Source records:
╭──
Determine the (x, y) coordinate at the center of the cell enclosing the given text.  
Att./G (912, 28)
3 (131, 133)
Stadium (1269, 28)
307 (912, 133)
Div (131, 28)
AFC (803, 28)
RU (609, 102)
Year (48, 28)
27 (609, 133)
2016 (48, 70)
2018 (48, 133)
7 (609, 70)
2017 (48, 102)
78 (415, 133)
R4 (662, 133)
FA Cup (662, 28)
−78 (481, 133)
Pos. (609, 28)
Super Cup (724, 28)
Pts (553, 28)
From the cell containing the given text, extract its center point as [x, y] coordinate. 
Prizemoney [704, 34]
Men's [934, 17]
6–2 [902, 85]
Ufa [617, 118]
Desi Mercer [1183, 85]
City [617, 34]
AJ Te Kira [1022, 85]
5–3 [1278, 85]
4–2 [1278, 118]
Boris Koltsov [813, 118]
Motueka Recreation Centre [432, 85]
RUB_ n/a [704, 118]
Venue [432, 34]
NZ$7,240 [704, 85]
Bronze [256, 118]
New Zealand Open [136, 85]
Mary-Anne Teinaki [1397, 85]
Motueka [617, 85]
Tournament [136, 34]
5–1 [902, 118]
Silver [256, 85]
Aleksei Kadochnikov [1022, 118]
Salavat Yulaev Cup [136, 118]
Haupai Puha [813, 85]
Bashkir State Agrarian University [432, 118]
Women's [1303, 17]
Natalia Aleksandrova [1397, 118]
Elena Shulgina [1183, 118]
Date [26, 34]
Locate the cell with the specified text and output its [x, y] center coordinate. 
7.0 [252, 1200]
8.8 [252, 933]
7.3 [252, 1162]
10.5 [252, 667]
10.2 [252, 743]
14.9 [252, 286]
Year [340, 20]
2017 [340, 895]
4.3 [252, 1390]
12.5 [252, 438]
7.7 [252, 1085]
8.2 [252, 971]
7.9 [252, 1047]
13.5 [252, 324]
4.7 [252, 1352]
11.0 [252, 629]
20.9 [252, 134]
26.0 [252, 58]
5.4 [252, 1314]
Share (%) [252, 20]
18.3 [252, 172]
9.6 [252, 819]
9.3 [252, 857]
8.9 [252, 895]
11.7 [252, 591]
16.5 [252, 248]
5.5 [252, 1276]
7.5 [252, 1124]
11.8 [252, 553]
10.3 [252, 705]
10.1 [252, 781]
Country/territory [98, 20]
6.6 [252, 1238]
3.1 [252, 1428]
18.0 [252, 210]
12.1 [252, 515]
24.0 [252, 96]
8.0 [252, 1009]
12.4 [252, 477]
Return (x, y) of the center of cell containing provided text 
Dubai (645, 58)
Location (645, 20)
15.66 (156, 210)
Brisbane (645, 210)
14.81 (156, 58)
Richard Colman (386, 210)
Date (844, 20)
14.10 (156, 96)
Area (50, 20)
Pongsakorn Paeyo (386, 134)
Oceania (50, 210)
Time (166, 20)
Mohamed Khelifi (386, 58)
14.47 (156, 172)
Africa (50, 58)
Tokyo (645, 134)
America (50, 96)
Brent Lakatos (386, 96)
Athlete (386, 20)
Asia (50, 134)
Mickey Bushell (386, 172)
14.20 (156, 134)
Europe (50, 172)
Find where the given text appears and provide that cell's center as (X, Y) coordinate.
╰──
(THE EXERCISE): Copy the material above from its first line through the line holding "Super Cup (724, 28)", inclusive.

(EXERCISE RESULT):
Determine the (x, y) coordinate at the center of the cell enclosing the given text.  
Att./G (912, 28)
3 (131, 133)
Stadium (1269, 28)
307 (912, 133)
Div (131, 28)
AFC (803, 28)
RU (609, 102)
Year (48, 28)
27 (609, 133)
2016 (48, 70)
2018 (48, 133)
7 (609, 70)
2017 (48, 102)
78 (415, 133)
R4 (662, 133)
FA Cup (662, 28)
−78 (481, 133)
Pos. (609, 28)
Super Cup (724, 28)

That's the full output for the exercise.